| Required action |
Transcribe the records below exactly, from their first line through the line containing "Trials: [567,118,624,163] ->". Omit every line after it.

Before-and-after coordinate records
- - - -

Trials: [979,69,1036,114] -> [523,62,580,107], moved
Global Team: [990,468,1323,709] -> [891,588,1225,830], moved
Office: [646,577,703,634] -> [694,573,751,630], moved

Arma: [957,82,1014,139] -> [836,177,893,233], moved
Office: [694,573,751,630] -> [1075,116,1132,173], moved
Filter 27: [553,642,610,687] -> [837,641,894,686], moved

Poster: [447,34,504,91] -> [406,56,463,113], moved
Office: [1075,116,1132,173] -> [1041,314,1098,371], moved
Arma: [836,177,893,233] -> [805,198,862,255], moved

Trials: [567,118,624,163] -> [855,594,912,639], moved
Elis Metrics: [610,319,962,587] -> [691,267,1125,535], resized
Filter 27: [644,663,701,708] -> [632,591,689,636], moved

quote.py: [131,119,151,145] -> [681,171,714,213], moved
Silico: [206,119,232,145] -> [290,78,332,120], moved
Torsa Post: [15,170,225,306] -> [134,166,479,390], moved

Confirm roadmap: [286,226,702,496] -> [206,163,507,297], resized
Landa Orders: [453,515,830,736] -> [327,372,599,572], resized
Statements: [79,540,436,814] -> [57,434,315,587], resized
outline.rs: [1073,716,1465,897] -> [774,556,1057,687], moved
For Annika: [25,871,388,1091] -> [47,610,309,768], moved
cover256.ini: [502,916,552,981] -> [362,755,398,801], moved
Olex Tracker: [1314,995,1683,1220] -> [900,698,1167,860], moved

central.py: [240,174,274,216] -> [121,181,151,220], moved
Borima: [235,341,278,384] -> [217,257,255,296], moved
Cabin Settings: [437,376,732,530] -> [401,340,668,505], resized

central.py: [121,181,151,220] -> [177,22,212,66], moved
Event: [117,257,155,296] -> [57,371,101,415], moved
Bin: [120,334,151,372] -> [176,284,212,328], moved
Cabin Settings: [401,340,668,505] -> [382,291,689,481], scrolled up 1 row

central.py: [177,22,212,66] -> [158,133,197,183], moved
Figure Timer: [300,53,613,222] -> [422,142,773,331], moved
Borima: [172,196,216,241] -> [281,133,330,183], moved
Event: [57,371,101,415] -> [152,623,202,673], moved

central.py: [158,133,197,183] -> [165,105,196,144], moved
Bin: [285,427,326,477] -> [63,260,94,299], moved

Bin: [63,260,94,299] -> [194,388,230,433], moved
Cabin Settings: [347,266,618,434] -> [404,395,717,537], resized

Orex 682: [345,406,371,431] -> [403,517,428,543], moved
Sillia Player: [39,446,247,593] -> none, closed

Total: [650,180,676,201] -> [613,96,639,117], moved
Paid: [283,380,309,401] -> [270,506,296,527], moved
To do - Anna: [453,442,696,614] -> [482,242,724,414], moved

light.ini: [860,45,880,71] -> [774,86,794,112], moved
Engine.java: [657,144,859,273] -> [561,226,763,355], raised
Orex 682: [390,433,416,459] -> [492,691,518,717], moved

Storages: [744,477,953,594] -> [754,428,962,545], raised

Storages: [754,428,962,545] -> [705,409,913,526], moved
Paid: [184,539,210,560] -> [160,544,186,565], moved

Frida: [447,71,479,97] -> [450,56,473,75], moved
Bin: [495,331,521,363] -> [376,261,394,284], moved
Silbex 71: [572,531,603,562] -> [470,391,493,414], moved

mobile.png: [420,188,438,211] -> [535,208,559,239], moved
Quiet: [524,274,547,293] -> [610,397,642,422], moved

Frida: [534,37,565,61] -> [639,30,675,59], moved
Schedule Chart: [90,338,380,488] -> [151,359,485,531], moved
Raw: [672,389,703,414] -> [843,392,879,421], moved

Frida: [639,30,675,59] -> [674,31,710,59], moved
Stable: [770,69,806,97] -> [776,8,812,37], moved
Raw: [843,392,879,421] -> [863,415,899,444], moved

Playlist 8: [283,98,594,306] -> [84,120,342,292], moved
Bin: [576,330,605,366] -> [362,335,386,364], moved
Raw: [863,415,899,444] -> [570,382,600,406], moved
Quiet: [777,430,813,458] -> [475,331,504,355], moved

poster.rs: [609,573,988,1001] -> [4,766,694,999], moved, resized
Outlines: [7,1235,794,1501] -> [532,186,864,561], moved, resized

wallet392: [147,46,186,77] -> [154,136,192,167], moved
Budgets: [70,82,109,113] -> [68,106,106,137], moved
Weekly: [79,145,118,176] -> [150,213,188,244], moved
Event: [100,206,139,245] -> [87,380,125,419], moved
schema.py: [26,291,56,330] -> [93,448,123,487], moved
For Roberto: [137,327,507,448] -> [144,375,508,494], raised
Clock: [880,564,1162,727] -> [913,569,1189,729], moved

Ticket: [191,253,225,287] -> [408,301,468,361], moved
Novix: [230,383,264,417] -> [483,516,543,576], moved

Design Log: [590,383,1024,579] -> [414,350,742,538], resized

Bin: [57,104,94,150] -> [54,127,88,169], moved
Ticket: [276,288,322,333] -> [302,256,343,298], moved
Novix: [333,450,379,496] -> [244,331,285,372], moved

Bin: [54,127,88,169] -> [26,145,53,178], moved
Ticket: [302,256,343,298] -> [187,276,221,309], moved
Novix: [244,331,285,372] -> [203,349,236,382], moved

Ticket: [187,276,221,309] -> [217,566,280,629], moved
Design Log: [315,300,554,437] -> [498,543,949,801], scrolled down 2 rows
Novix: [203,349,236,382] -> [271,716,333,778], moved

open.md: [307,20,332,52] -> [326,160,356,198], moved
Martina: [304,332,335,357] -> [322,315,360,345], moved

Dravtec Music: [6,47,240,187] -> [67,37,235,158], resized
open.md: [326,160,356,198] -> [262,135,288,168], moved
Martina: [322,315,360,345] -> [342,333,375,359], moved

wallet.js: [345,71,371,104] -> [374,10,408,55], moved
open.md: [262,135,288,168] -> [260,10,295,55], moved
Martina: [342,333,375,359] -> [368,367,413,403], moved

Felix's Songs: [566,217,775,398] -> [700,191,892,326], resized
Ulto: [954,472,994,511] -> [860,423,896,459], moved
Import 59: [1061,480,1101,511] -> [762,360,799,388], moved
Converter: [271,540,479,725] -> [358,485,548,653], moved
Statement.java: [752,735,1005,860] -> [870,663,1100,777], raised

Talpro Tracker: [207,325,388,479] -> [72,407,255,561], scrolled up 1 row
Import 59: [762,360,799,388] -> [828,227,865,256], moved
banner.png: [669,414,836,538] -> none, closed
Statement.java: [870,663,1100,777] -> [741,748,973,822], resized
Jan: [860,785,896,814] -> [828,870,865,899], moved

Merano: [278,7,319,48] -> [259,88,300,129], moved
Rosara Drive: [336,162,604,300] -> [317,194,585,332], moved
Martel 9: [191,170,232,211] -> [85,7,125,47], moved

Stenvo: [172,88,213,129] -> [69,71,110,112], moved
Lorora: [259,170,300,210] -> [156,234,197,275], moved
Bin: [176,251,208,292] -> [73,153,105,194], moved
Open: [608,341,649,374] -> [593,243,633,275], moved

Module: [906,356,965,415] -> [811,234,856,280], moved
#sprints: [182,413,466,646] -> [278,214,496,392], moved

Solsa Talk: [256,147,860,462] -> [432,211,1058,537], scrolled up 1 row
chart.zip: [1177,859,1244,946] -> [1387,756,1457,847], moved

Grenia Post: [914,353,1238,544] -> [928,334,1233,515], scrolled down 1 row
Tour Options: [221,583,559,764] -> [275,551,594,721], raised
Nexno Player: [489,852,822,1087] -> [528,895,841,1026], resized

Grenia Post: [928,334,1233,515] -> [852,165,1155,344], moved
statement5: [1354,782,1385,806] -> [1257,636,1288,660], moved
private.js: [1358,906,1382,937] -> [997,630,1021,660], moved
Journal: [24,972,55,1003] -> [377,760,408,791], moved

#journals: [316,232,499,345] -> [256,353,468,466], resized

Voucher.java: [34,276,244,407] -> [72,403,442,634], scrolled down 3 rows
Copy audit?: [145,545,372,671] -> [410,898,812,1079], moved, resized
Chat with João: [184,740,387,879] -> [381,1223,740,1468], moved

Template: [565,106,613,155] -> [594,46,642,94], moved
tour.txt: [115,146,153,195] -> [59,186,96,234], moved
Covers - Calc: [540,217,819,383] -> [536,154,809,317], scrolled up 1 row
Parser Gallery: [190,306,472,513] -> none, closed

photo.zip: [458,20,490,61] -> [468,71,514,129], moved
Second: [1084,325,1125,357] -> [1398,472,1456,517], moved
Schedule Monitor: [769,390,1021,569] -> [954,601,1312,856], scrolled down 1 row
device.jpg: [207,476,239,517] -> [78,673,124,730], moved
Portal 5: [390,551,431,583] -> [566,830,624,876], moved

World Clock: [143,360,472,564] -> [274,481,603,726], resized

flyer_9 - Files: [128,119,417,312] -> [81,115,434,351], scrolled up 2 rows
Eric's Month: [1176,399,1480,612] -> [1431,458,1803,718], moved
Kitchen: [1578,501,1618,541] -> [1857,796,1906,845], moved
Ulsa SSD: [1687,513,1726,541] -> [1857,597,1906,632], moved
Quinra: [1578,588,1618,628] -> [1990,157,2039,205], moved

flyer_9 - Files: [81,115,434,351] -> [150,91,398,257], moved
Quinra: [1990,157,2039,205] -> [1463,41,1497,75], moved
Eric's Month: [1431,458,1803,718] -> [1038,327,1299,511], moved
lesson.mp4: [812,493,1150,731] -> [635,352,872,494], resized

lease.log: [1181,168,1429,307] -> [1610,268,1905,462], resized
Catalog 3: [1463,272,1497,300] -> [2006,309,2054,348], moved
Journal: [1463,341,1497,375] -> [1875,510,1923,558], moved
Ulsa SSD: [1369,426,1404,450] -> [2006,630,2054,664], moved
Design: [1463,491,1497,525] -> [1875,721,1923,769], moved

- - - -

| The answer |
Trials: [979,69,1036,114] -> [523,62,580,107], moved
Global Team: [990,468,1323,709] -> [891,588,1225,830], moved
Office: [646,577,703,634] -> [694,573,751,630], moved

Arma: [957,82,1014,139] -> [836,177,893,233], moved
Office: [694,573,751,630] -> [1075,116,1132,173], moved
Filter 27: [553,642,610,687] -> [837,641,894,686], moved

Poster: [447,34,504,91] -> [406,56,463,113], moved
Office: [1075,116,1132,173] -> [1041,314,1098,371], moved
Arma: [836,177,893,233] -> [805,198,862,255], moved

Trials: [567,118,624,163] -> [855,594,912,639], moved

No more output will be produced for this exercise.